> [Activity]: What you hand back must match the records word for word, with no pictures.

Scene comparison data

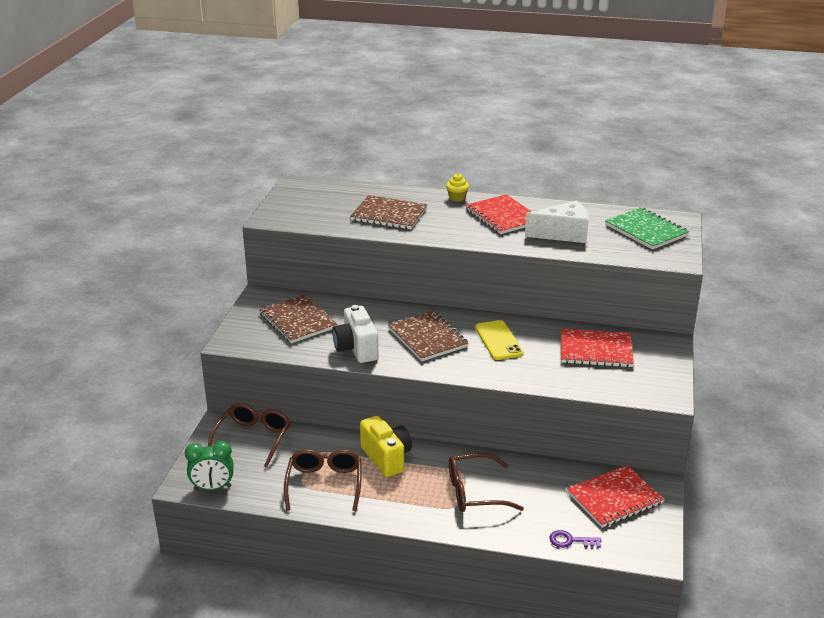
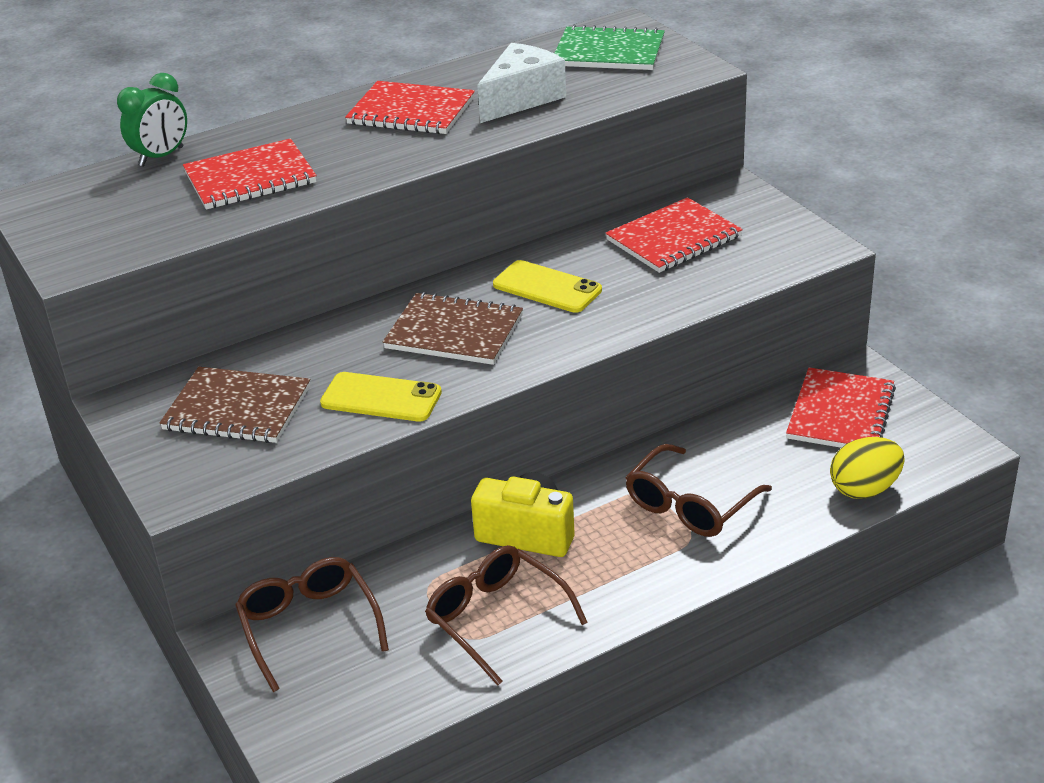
camera: 40 degrees left, 5 degrees up
(212, 488) = (348, 730): green clock -> green clock (161, 157)
(356, 349) = (381, 398): white camera -> yellow phone
(389, 214) = (250, 178): brown notebook -> red notebook
(457, 198) = (310, 115): yellow cupcake -> none
(570, 541) = (864, 489): purple key -> yellow egg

> [Result for this exercise]:
camera: 40 degrees left, 5 degrees up
(212, 488) = (348, 730): green clock -> green clock (161, 157)
(356, 349) = (381, 398): white camera -> yellow phone
(389, 214) = (250, 178): brown notebook -> red notebook
(457, 198) = (310, 115): yellow cupcake -> none
(570, 541) = (864, 489): purple key -> yellow egg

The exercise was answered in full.